# INFORMATION SHOWN:
--- START ---
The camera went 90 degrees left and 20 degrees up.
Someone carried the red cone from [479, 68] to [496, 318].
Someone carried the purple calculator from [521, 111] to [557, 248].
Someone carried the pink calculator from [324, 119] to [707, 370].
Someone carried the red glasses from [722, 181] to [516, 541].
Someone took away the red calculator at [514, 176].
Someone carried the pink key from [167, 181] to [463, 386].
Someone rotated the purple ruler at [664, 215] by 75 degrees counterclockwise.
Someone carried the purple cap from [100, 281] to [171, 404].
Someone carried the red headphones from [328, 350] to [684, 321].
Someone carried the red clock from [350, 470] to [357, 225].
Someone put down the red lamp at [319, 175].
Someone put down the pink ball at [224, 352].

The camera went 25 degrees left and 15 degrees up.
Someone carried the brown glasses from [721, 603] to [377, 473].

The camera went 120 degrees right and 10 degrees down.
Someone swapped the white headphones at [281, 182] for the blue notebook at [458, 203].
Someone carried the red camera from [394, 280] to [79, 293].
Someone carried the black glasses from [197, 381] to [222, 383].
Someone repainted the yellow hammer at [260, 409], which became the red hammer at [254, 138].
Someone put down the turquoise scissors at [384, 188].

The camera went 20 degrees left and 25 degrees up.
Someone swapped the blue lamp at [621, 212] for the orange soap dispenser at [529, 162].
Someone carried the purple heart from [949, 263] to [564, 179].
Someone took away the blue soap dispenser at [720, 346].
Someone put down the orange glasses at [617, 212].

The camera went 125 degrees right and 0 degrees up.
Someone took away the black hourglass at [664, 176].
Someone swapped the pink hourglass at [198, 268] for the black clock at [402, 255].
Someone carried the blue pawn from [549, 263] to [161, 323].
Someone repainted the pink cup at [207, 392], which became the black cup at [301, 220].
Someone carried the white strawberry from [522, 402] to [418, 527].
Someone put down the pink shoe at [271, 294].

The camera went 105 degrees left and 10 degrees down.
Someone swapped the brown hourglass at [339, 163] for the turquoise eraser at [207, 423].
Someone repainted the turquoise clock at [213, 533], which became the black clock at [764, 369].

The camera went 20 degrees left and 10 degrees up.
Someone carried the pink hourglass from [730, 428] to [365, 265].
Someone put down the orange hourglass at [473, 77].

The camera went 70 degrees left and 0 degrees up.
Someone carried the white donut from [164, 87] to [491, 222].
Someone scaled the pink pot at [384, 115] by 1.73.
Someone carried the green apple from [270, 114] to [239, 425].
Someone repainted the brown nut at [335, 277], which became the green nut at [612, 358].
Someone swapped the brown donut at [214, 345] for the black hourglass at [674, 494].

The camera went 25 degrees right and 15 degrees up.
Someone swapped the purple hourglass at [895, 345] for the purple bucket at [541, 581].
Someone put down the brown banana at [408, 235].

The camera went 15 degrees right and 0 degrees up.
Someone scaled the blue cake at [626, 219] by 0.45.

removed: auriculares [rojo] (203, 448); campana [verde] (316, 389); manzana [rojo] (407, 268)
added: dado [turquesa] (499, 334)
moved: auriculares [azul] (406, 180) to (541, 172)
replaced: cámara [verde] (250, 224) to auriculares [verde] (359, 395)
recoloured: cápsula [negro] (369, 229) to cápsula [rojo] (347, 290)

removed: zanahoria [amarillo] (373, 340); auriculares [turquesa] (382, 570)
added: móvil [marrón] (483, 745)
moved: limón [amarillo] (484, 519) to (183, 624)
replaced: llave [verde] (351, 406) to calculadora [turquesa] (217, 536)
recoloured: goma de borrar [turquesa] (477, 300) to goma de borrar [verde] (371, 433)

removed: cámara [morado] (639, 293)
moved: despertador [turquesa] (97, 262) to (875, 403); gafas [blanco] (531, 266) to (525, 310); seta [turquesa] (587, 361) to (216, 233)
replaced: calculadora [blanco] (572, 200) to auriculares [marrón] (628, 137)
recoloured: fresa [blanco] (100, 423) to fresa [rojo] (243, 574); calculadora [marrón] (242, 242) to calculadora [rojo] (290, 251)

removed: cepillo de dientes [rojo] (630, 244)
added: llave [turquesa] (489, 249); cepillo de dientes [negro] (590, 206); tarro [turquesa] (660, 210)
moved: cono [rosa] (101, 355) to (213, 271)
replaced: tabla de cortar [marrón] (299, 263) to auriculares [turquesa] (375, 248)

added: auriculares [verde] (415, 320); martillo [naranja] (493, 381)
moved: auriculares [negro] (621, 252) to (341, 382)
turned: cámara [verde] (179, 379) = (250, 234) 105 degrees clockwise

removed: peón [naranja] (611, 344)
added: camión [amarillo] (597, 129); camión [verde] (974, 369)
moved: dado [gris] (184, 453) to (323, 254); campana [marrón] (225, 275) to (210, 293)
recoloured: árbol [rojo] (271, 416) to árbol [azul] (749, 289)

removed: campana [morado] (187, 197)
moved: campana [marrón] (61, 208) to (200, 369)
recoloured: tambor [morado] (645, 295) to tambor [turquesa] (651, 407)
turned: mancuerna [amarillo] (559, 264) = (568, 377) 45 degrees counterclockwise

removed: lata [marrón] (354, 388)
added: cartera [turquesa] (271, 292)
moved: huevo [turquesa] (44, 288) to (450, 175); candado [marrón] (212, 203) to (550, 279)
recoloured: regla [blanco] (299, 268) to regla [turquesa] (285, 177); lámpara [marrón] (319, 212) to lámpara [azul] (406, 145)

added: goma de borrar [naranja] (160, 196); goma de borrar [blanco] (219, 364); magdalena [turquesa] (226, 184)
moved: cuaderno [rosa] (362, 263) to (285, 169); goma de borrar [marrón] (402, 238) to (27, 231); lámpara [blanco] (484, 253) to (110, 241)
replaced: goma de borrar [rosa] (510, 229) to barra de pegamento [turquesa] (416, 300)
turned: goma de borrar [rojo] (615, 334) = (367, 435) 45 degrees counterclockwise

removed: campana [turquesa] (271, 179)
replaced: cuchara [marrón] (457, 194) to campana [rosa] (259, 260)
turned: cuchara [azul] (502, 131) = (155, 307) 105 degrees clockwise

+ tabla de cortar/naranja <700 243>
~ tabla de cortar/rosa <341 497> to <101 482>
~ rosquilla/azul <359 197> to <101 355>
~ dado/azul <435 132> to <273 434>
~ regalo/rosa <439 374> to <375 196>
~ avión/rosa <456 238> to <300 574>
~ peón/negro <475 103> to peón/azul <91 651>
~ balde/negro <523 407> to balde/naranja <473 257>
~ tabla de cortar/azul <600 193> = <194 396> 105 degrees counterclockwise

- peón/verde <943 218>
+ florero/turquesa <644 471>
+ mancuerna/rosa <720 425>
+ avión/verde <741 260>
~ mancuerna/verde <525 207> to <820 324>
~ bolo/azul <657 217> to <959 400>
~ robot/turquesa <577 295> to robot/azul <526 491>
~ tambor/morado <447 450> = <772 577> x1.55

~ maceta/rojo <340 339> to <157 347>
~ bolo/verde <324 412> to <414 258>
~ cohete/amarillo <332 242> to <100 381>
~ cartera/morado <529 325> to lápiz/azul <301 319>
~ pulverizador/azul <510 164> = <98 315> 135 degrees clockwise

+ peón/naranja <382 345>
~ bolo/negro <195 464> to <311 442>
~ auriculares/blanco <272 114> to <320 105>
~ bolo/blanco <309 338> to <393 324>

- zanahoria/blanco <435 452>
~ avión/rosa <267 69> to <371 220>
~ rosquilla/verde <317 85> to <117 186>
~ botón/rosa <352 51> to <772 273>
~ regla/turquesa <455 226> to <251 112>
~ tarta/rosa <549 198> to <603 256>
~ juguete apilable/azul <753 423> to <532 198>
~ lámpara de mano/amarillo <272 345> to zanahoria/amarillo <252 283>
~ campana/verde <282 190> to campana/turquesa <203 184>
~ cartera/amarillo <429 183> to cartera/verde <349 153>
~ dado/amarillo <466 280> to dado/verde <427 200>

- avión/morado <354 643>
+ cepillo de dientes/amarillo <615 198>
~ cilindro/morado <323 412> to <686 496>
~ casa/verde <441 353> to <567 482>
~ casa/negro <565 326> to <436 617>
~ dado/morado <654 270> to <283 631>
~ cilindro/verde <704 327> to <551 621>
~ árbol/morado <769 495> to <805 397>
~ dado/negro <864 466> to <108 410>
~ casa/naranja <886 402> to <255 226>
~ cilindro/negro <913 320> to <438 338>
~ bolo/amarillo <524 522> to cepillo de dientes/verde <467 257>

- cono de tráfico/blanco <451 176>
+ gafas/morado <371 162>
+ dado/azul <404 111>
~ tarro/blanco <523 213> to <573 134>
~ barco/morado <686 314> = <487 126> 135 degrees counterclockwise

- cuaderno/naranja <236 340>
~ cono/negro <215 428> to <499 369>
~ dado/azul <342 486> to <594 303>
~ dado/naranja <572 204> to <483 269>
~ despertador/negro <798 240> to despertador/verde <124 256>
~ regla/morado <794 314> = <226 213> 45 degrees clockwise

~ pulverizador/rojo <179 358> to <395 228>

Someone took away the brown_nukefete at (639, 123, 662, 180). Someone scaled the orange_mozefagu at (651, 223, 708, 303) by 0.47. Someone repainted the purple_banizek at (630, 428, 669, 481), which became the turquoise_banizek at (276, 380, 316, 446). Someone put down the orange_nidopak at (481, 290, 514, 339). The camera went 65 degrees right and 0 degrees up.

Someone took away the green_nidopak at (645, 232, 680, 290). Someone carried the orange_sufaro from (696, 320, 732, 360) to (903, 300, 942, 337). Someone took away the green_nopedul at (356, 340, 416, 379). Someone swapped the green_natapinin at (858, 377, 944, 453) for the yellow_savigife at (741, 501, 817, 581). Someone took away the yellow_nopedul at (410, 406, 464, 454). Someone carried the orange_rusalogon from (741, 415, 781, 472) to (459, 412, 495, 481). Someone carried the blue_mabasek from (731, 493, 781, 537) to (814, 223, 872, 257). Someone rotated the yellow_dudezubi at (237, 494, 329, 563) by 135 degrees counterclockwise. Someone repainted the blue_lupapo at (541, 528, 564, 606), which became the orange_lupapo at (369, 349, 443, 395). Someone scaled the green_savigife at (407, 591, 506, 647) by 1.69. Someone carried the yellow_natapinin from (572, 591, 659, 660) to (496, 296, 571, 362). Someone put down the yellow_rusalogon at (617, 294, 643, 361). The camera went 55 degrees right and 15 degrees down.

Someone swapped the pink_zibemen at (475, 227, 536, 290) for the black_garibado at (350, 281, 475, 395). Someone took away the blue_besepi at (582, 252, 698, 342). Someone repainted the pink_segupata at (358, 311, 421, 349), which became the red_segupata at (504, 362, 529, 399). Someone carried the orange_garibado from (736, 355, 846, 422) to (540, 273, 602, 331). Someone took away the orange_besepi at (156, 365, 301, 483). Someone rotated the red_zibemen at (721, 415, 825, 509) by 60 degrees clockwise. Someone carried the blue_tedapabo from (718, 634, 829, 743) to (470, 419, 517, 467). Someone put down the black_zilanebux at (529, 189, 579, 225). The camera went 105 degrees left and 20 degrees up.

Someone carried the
--- END ---
# EXERCISE:
Go through the records above and, whenever a line includes the word "calculator", copy it.

# EXERCISE OUTPUT:
Someone carried the purple calculator from [521, 111] to [557, 248].
Someone carried the pink calculator from [324, 119] to [707, 370].
Someone took away the red calculator at [514, 176].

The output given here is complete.